# PROVIDED DATA

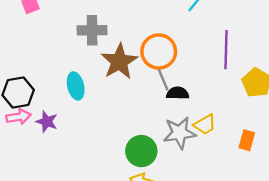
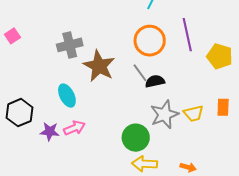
orange circle: (159, 51) -> (150, 41), moved
pink arrow: (18, 117) -> (74, 128), moved
yellow trapezoid: (205, 124) -> (194, 113), moved, turned 30

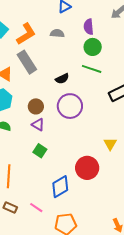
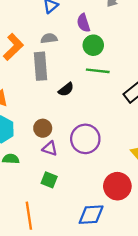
gray rectangle: (27, 62) -> (41, 66), moved, turned 40
purple circle: (70, 106) -> (85, 139), moved
green square: (40, 151) -> (49, 180), moved
blue diamond: (60, 187) -> (91, 215), turned 40

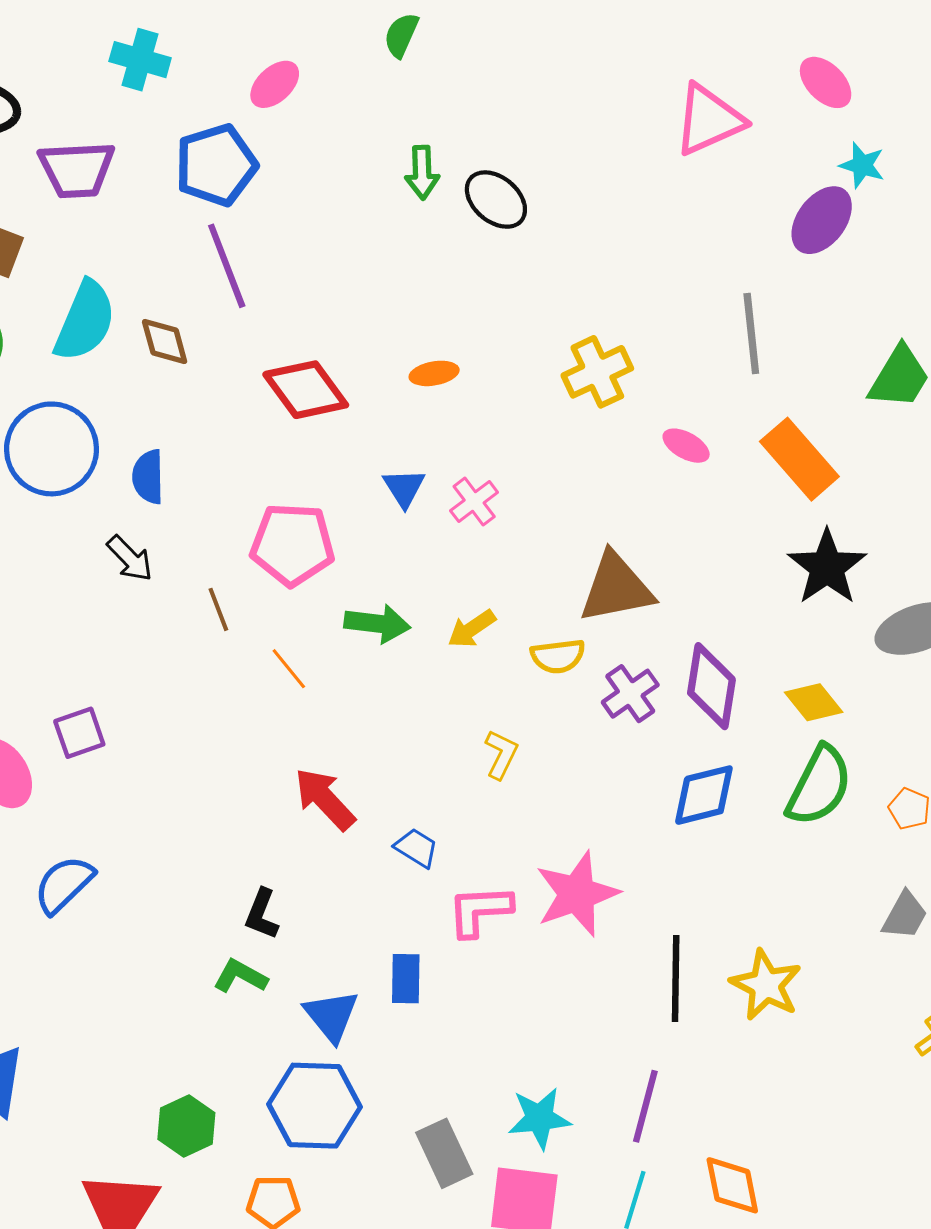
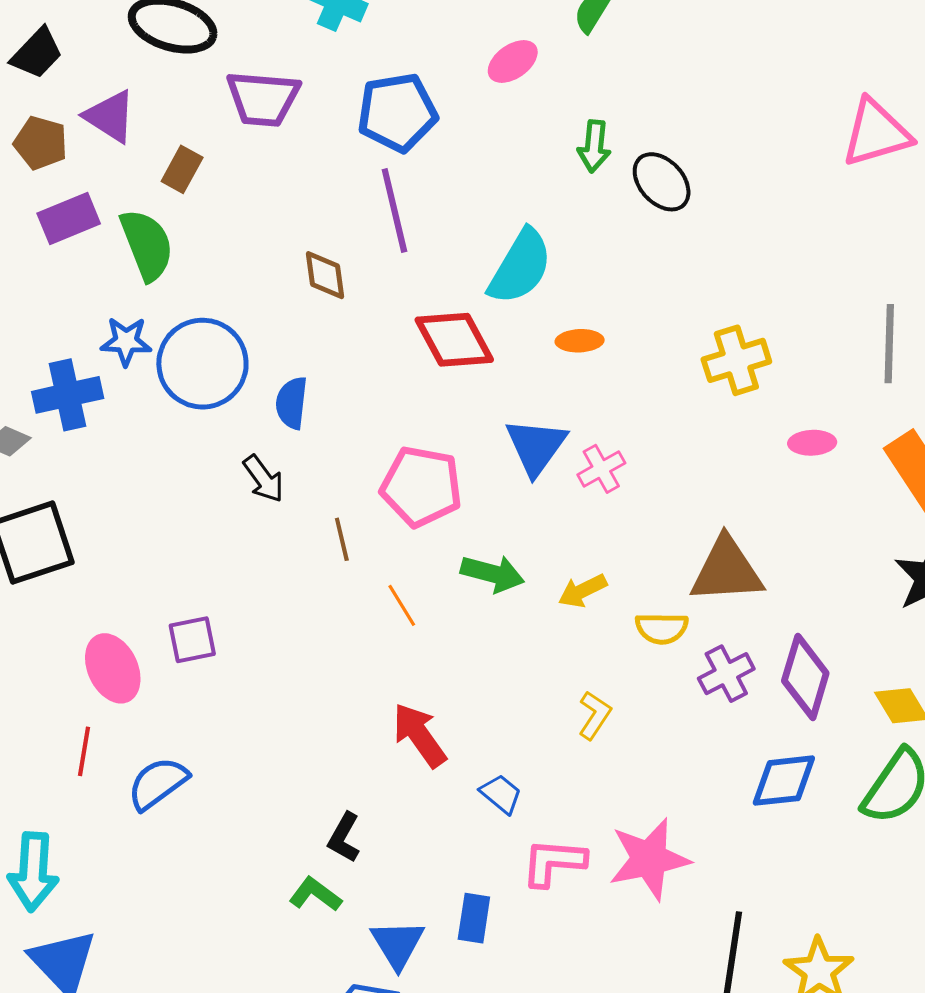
pink ellipse: (275, 84) -> (513, 62), moved
cyan semicircle: (85, 321) -> (520, 267), moved
pink ellipse: (686, 446) -> (812, 443), turned -39
blue triangle: (404, 488) -> (536, 447), size x1.5

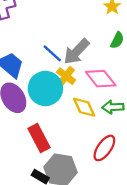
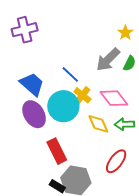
gray arrow: (76, 52) -> (108, 60), moved

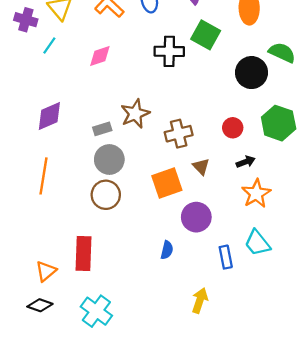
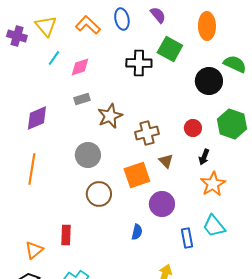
cyan line: (49, 46) -> (54, 58), moved
gray rectangle: (102, 129) -> (82, 99), moved
black arrow: (246, 162) -> (204, 157), turned 133
brown circle: (106, 195) -> (99, 194), moved
red rectangle: (83, 254) -> (66, 235), size x0.7

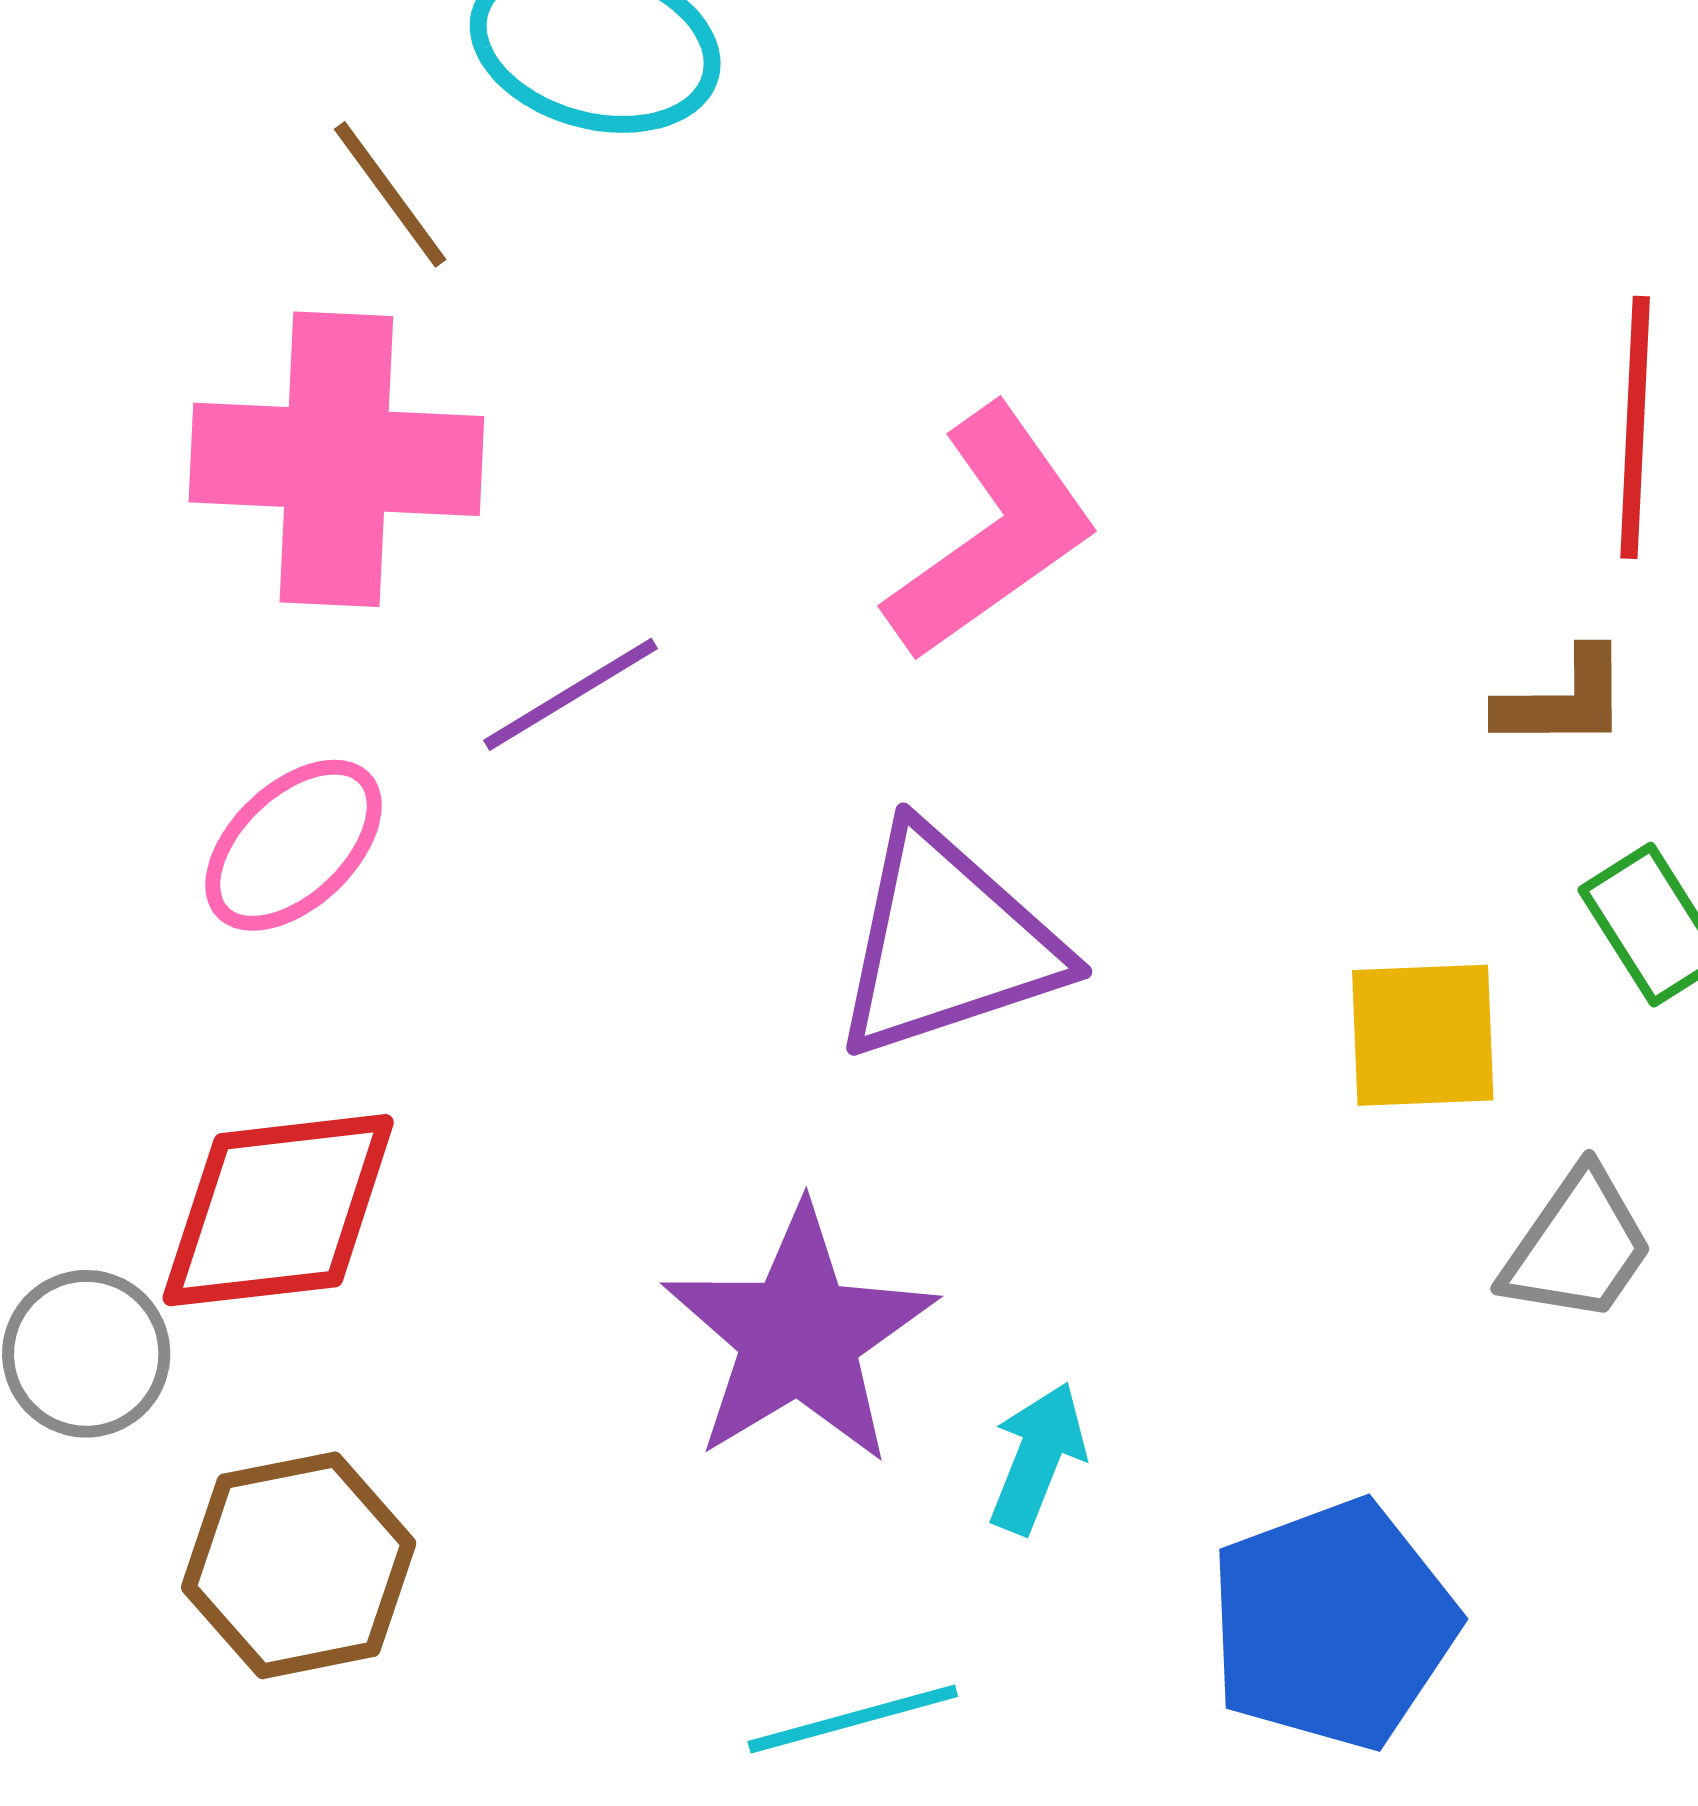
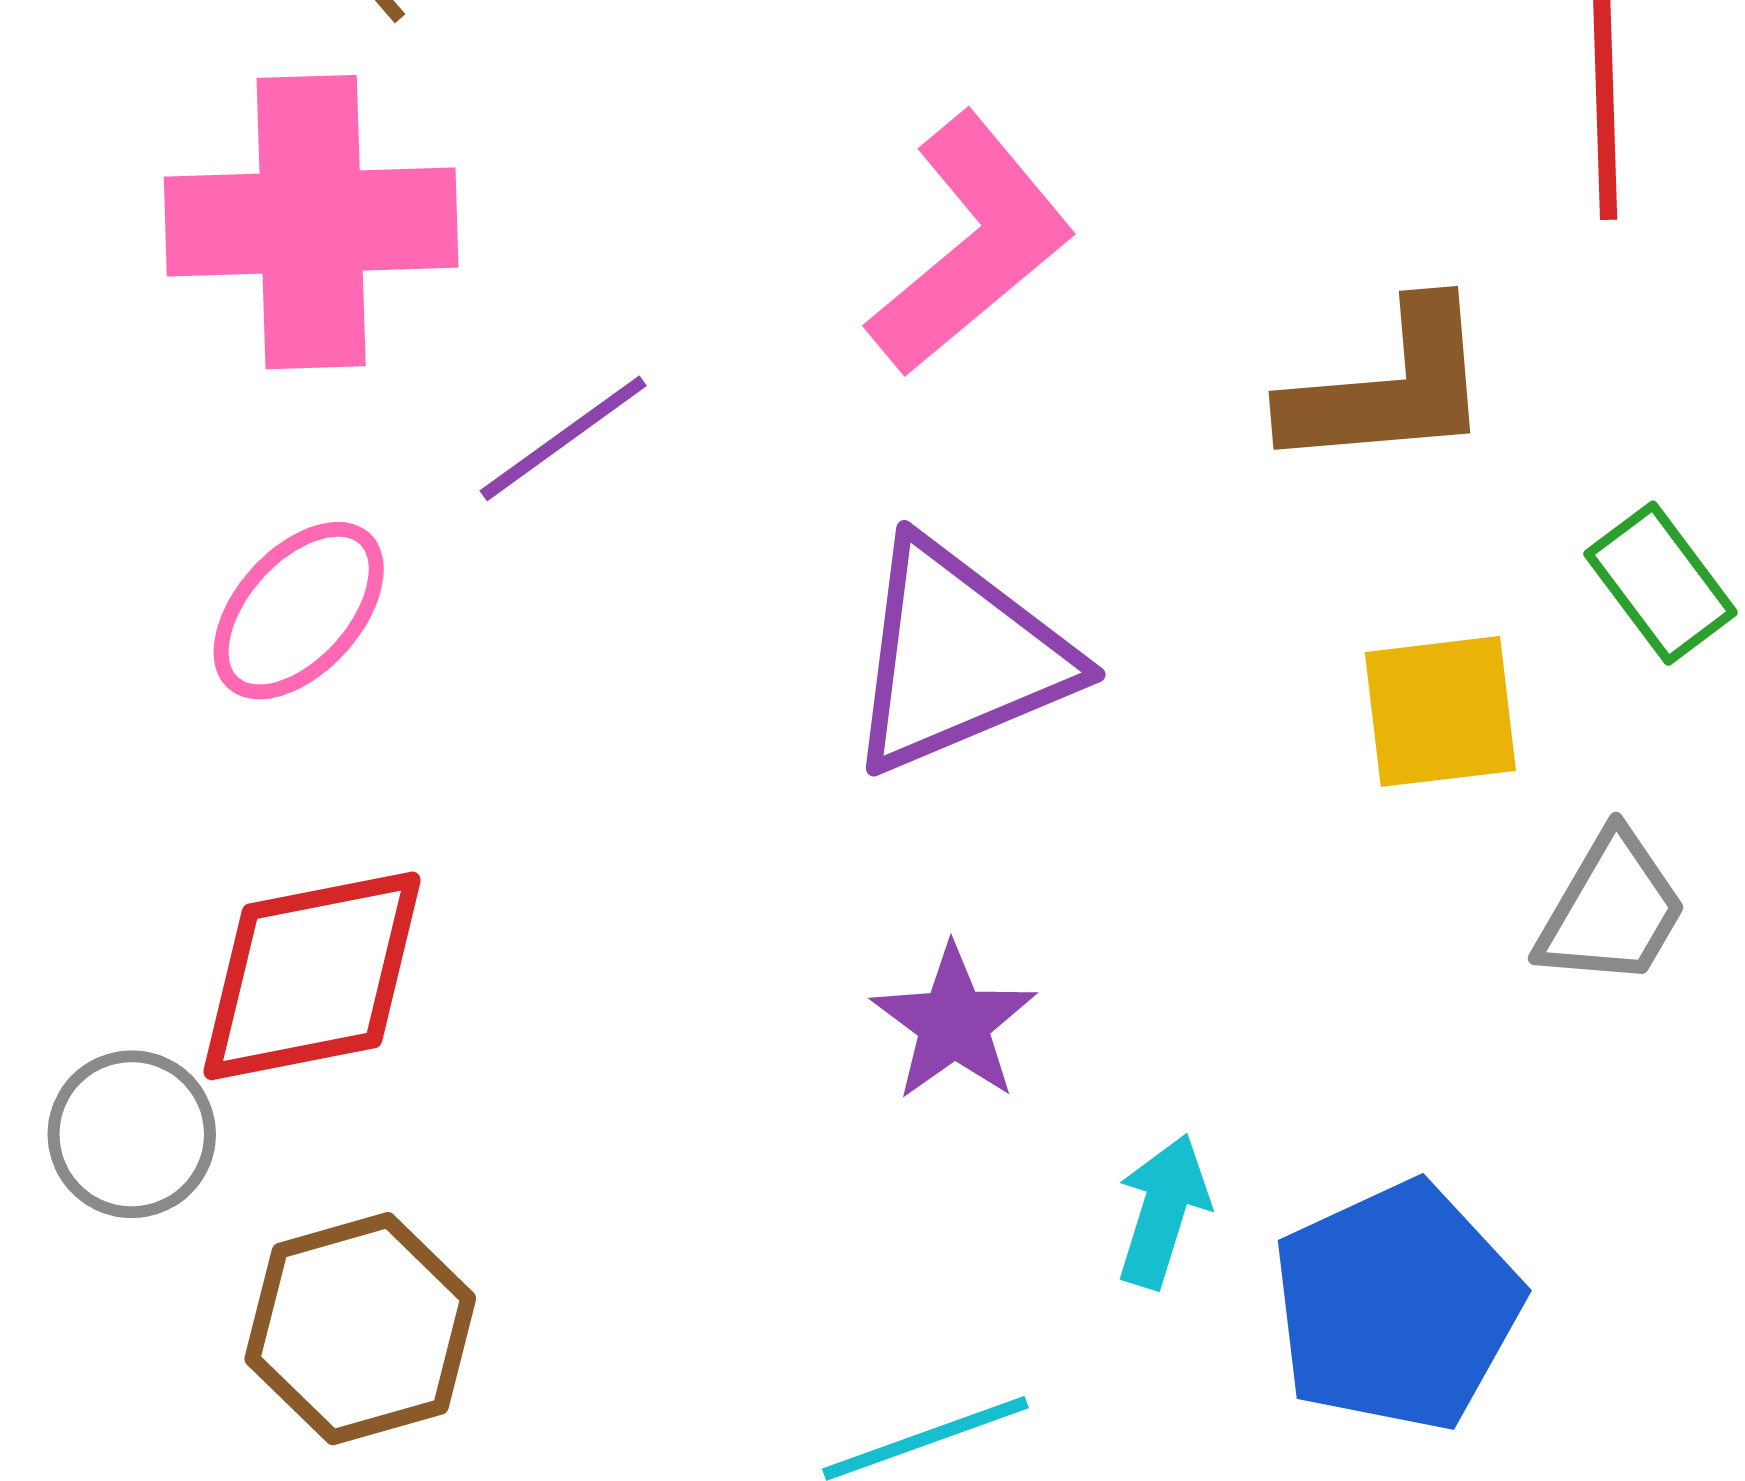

# ABOUT THIS EXERCISE
All of the records should be set down exactly, minus the pictures they hold.

# TASK RESPONSE
orange circle: (159, 51) -> (150, 41), moved
pink arrow: (18, 117) -> (74, 128), moved
yellow trapezoid: (205, 124) -> (194, 113), moved, turned 30

gray rectangle: (27, 62) -> (41, 66), moved, turned 40
purple circle: (70, 106) -> (85, 139), moved
green square: (40, 151) -> (49, 180), moved
blue diamond: (60, 187) -> (91, 215), turned 40

pink ellipse: (275, 84) -> (513, 62), moved
cyan semicircle: (85, 321) -> (520, 267), moved
pink ellipse: (686, 446) -> (812, 443), turned -39
blue triangle: (404, 488) -> (536, 447), size x1.5

gray arrow: (76, 52) -> (108, 60), moved

cyan line: (49, 46) -> (54, 58), moved
gray rectangle: (102, 129) -> (82, 99), moved
black arrow: (246, 162) -> (204, 157), turned 133
brown circle: (106, 195) -> (99, 194), moved
red rectangle: (83, 254) -> (66, 235), size x0.7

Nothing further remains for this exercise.